[Scene image comparisons]
● ● ●

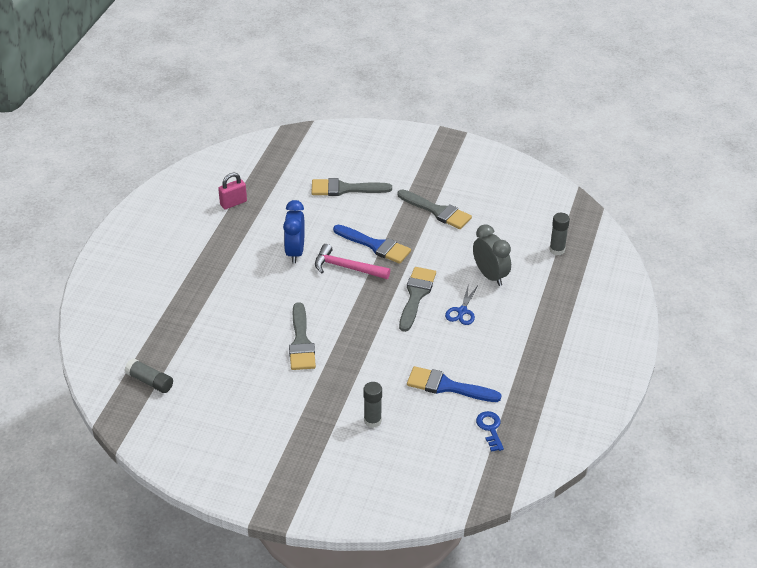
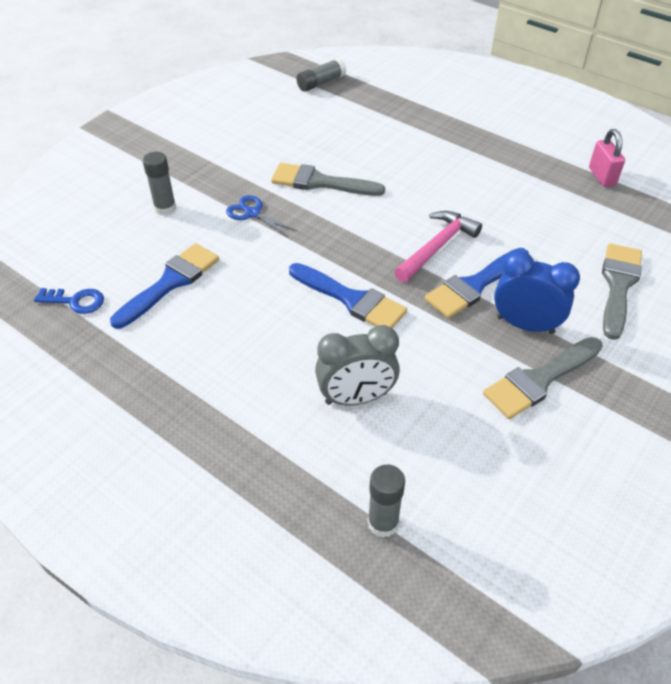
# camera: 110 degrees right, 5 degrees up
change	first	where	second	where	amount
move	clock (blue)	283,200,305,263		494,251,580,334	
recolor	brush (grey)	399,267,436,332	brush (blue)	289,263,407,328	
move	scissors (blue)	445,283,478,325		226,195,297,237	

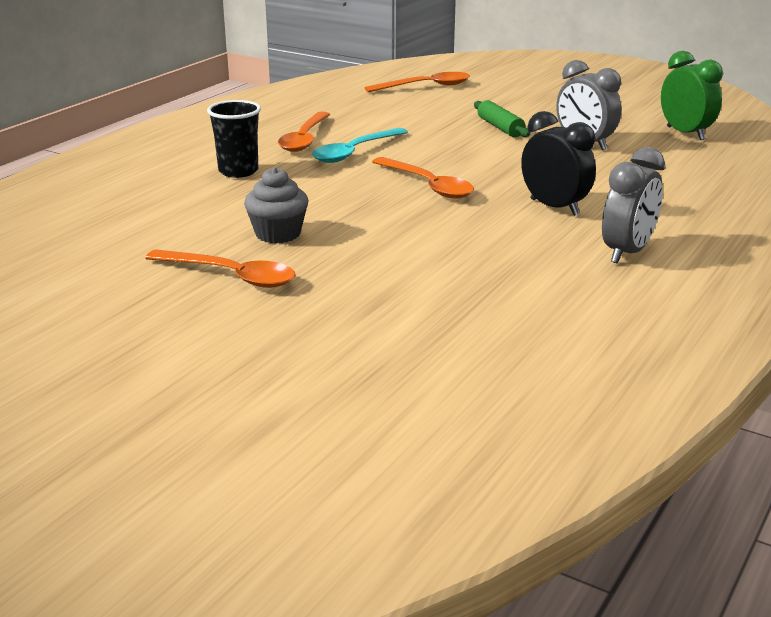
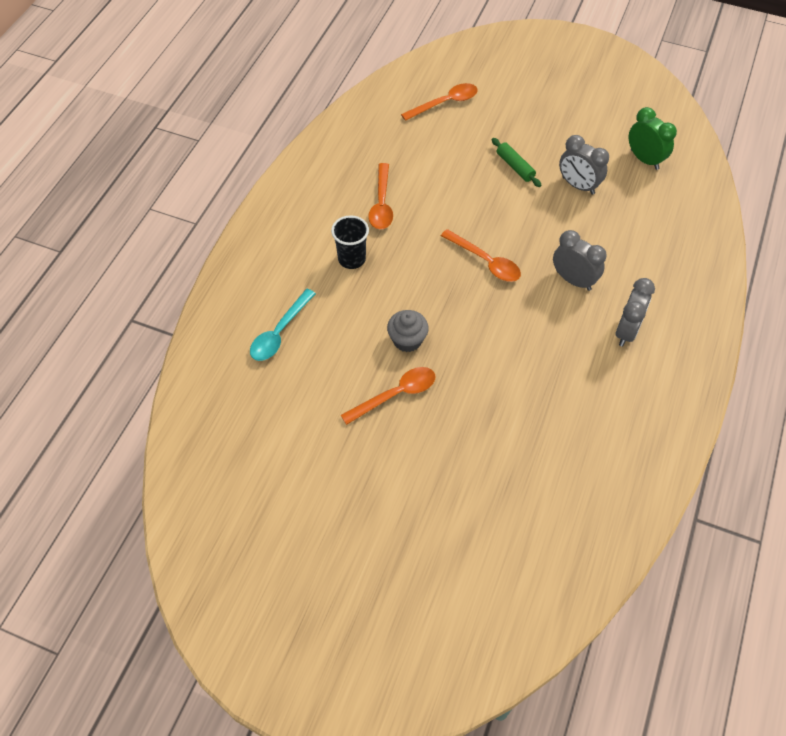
# camera: 10 degrees left, 30 degrees up
change	first	where	second	where	amount
recolor	clock (black)	521,111,596,216	clock (grey)	553,230,607,291	
move	spoon (turquoise)	312,128,408,163		250,289,316,361	
rotate	spoon (orange)	145,249,296,288		341,367,436,425	45 degrees counterclockwise

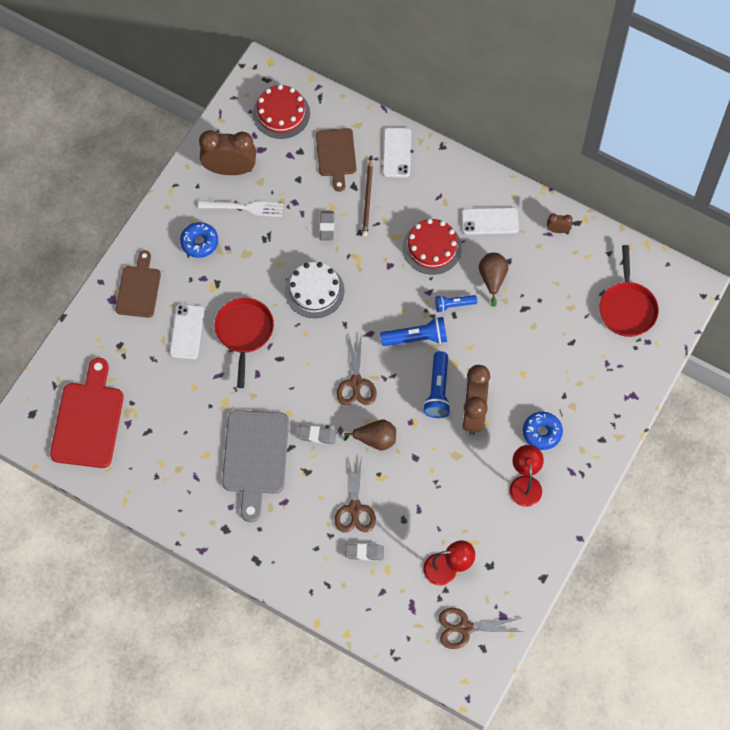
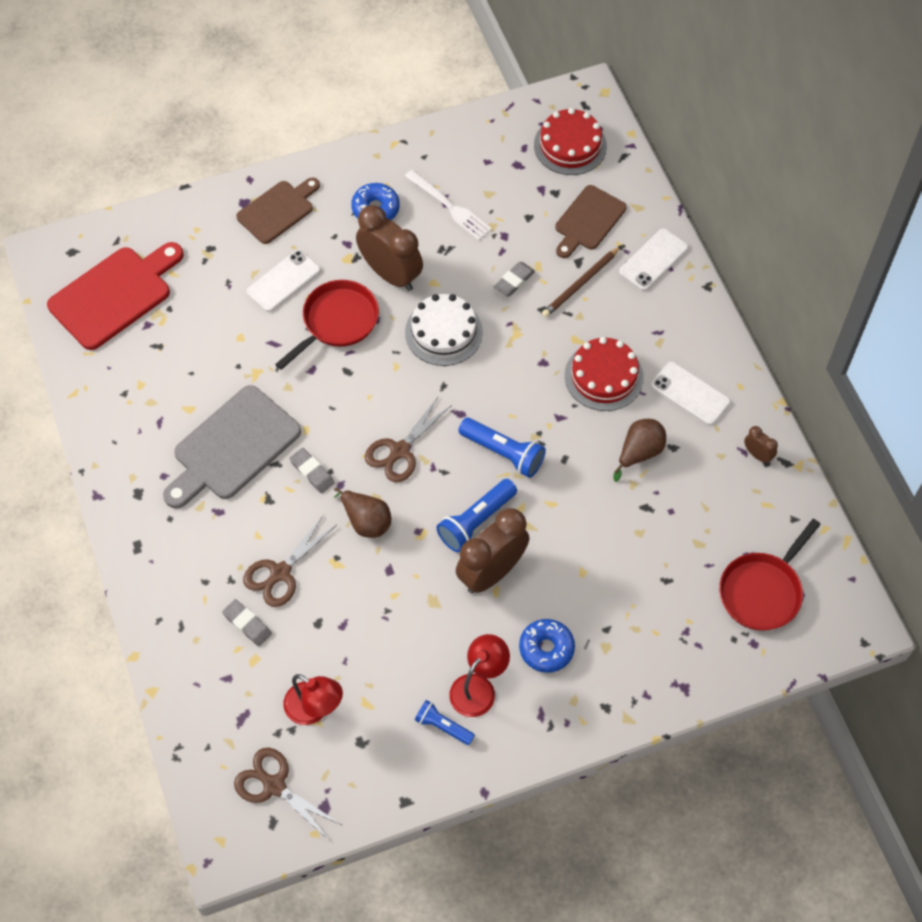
# camera: 40 degrees right, 5 degrees down
change	first	where	second	where	amount
move	clock (brown)	199,130,256,175		356,205,423,291	
move	flashlight (blue)	435,295,477,312		415,700,475,745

● ● ●

Set down the entries exactly as they appear, with every picture left out.

→ **SOLVED PROBLEM**
# camera: 110 degrees right, 5 degrees up
change	first	where	second	where	amount
move	clock (blue)	283,200,305,263		494,251,580,334	
recolor	brush (grey)	399,267,436,332	brush (blue)	289,263,407,328	
move	scissors (blue)	445,283,478,325		226,195,297,237	

# camera: 10 degrees left, 30 degrees up
change	first	where	second	where	amount
recolor	clock (black)	521,111,596,216	clock (grey)	553,230,607,291	
move	spoon (turquoise)	312,128,408,163		250,289,316,361	
rotate	spoon (orange)	145,249,296,288		341,367,436,425	45 degrees counterclockwise

# camera: 40 degrees right, 5 degrees down
change	first	where	second	where	amount
move	clock (brown)	199,130,256,175		356,205,423,291	
move	flashlight (blue)	435,295,477,312		415,700,475,745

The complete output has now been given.